» **WHAT THE TASK ASKS**:
Please restate the data below word for word, omitting all images.

Object state change records:
▼

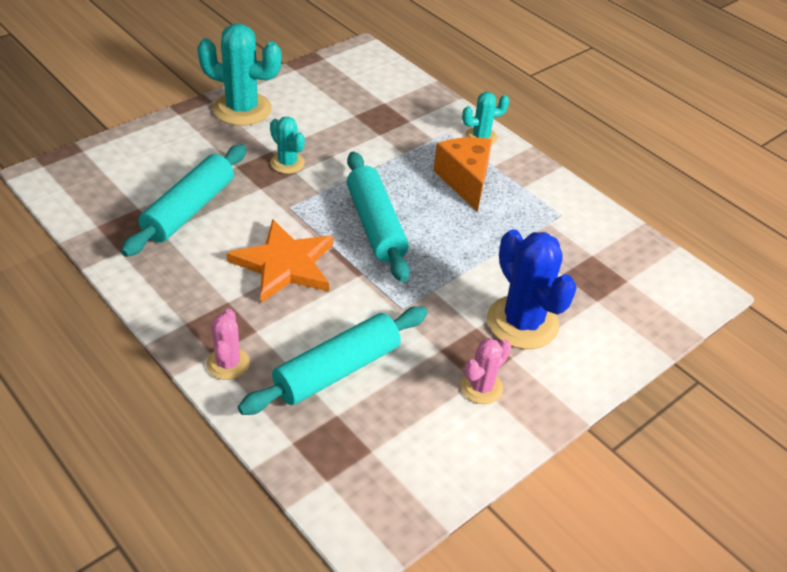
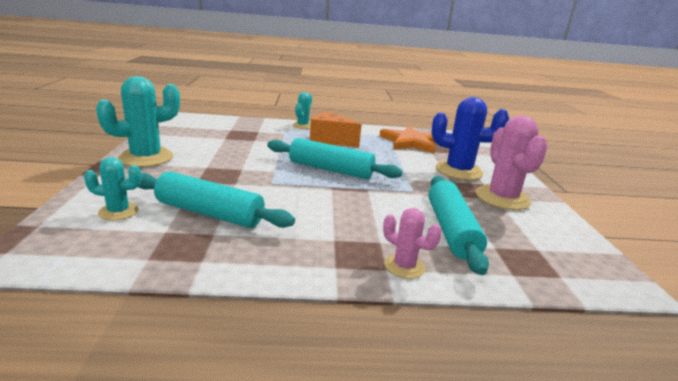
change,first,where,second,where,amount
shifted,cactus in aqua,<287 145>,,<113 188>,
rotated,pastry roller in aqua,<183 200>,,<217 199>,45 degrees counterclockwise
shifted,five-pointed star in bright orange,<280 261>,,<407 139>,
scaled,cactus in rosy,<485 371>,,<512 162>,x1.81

▲

» **SOLUTION TO THE PROBLEM**:
change,first,where,second,where,amount
shifted,cactus in aqua,<287 145>,,<113 188>,
rotated,pastry roller in aqua,<183 200>,,<217 199>,45 degrees counterclockwise
shifted,five-pointed star in bright orange,<280 261>,,<407 139>,
scaled,cactus in rosy,<485 371>,,<512 162>,x1.81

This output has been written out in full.